» Assignment:
Using the data that follows, give again word for word the lines between the one holding "(605, 383) = (507, 196): pink" and the one holding "(148, 214) = (459, 282): orange", inclusive. Omit the pictures.

» Given data:
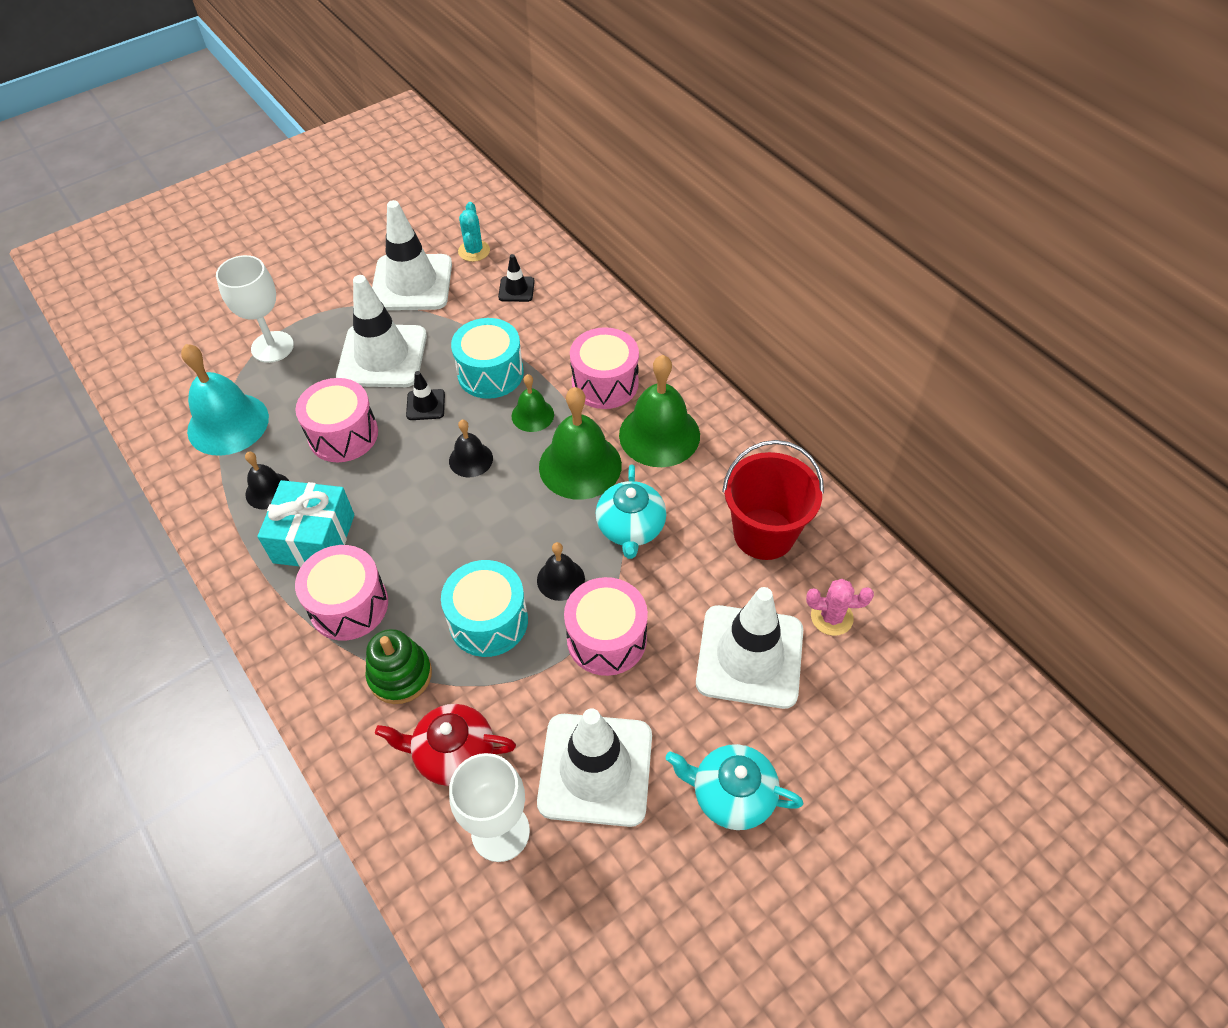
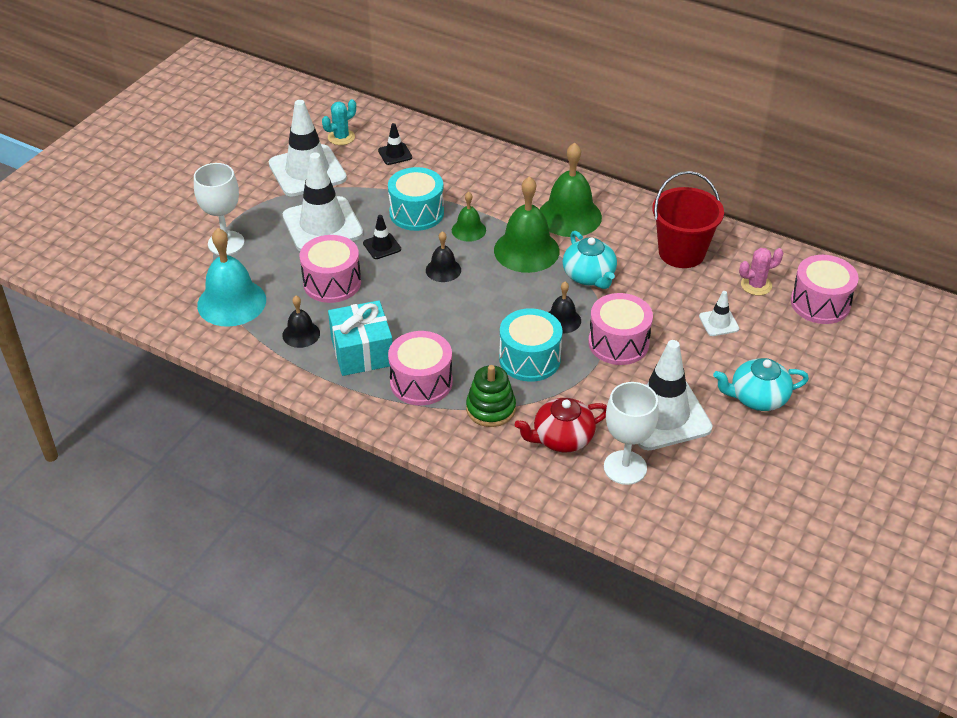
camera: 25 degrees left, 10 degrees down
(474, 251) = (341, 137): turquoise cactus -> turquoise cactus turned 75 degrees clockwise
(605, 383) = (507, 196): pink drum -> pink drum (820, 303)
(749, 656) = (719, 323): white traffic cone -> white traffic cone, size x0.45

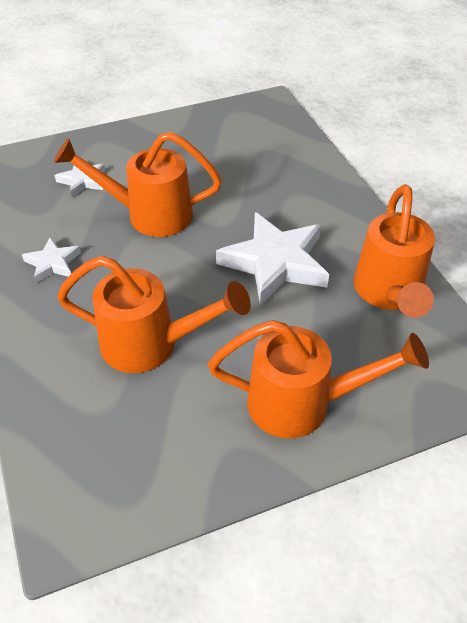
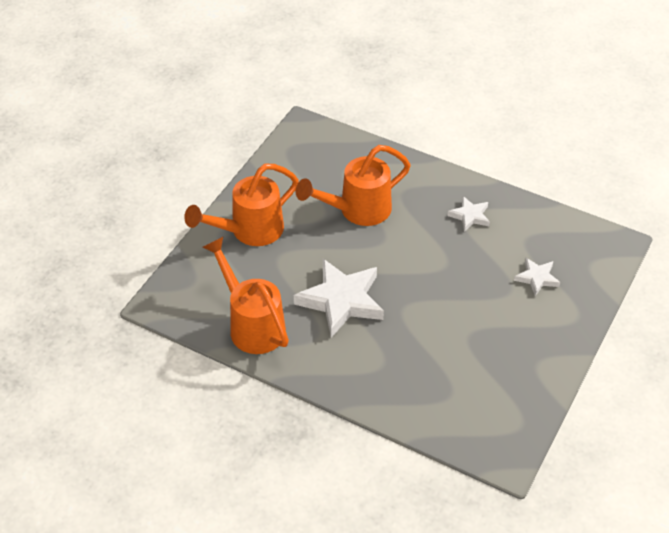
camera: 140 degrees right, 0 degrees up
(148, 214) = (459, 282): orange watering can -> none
--
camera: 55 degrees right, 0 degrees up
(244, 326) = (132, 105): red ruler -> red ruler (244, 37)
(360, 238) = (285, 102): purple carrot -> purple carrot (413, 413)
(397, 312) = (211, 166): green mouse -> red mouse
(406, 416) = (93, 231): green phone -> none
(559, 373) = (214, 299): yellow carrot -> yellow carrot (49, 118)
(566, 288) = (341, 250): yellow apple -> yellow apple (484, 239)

» Exercise solution:
(605, 383) = (507, 196): pink drum -> pink drum (820, 303)
(749, 656) = (719, 323): white traffic cone -> white traffic cone, size x0.45

camera: 140 degrees right, 0 degrees up
(148, 214) = (459, 282): orange watering can -> none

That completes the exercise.